#### Instructions for the task
Lines from the one containing "black mug: 14 -> 13" through the last line of the material below: print these exactly, and only these.

#### Study material
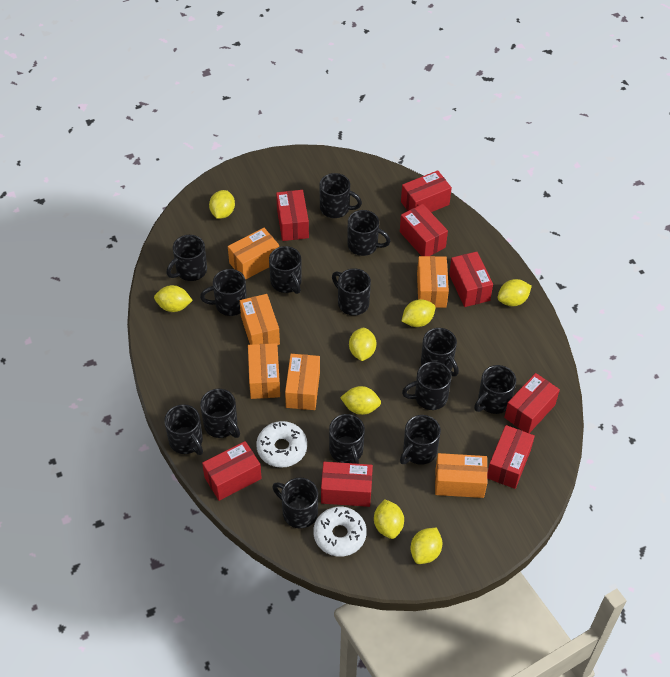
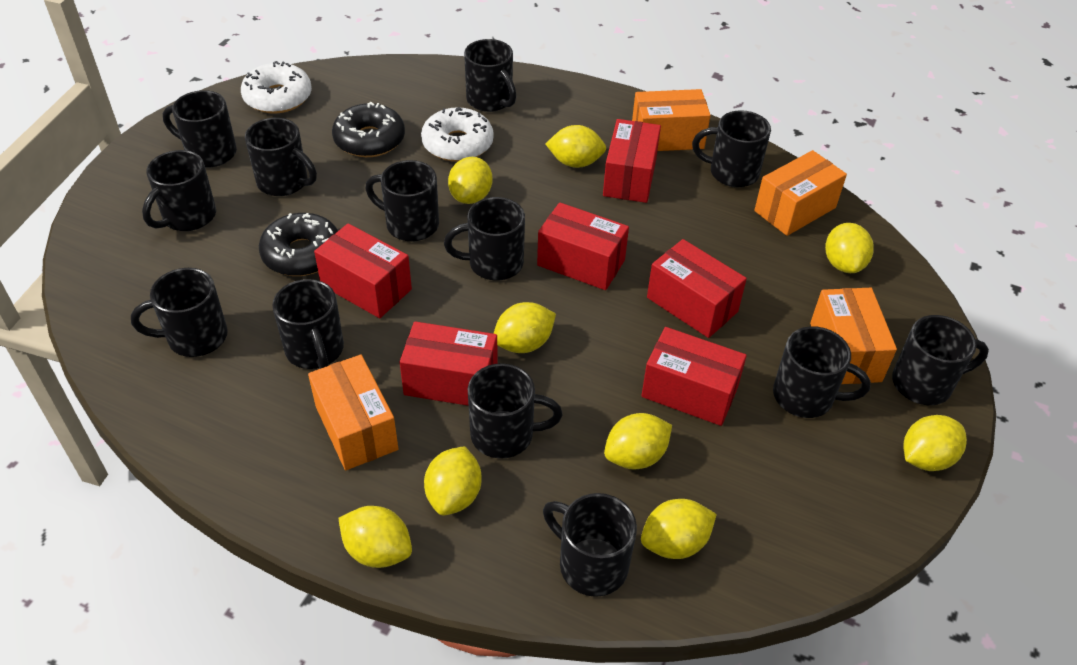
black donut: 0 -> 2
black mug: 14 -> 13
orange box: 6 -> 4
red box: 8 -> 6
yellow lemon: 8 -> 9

#### Answer to this task
black mug: 14 -> 13
orange box: 6 -> 4
red box: 8 -> 6
yellow lemon: 8 -> 9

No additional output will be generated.